**Work instruction**
Look through the listing below for the string "orange". Show each line where it occurs.

**Data provided**
·····

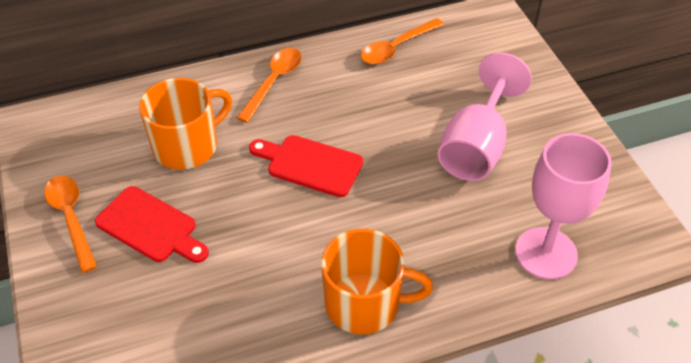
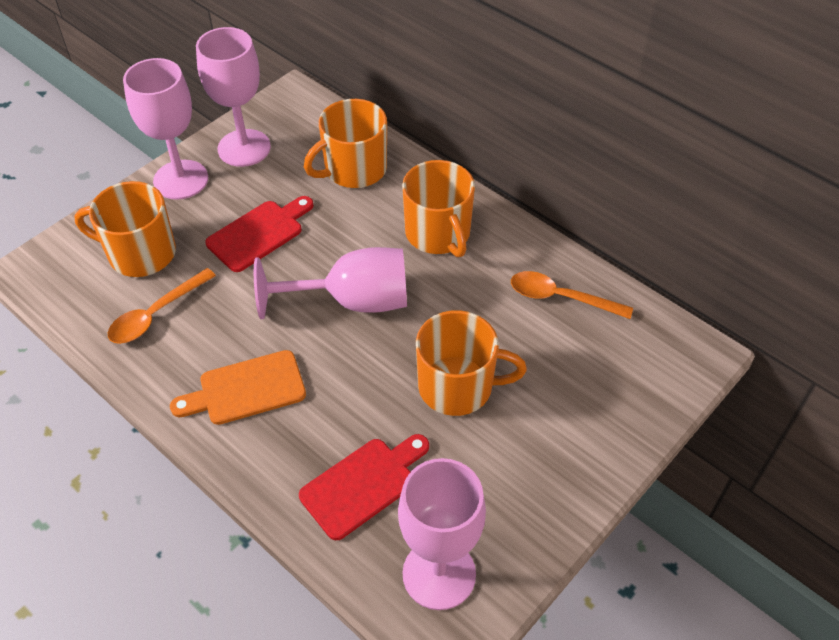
orange cutting board: 0 -> 1
orange mug: 2 -> 4
orange spoon: 3 -> 2
pink goblet: 2 -> 4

·····

**Solution to this problem**
orange cutting board: 0 -> 1
orange mug: 2 -> 4
orange spoon: 3 -> 2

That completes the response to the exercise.